● **PROMPT**
All lines in the data bearing the string "black" should be identified and copied.

● **INPUT RECORDS**
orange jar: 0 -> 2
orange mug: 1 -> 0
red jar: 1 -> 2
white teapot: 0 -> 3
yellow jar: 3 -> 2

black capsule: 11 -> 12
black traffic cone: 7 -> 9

---

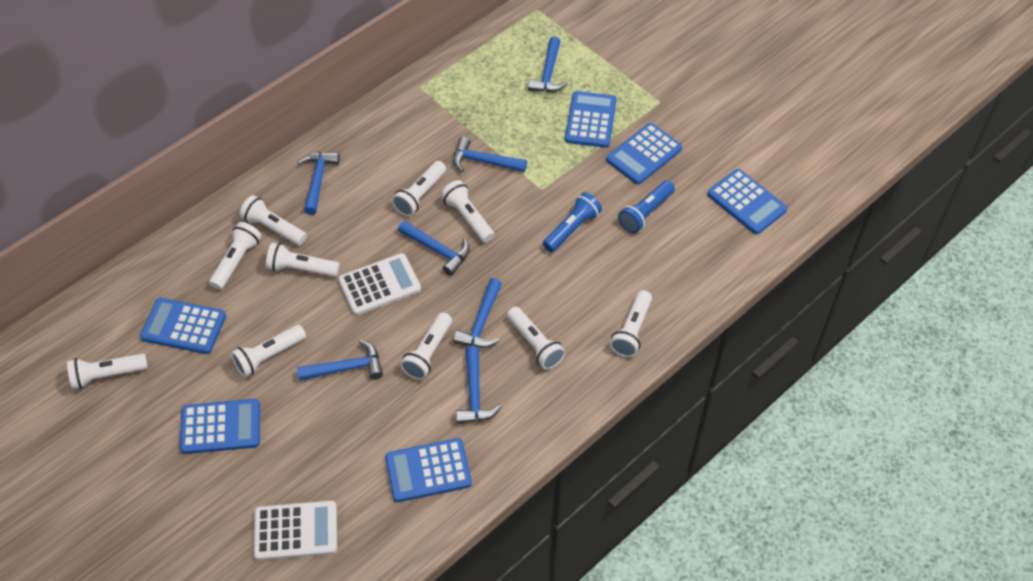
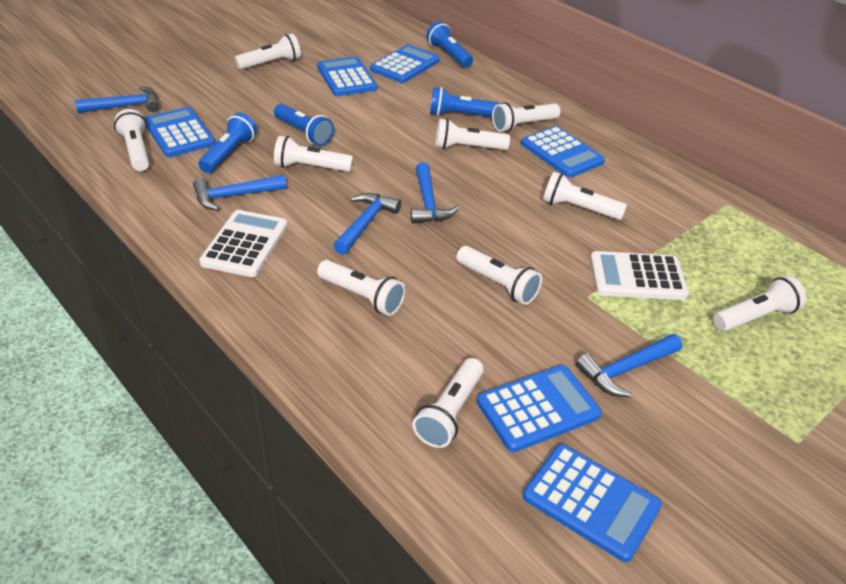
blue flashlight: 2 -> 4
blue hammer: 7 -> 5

● **TASK ANSWER**
black capsule: 11 -> 12
black traffic cone: 7 -> 9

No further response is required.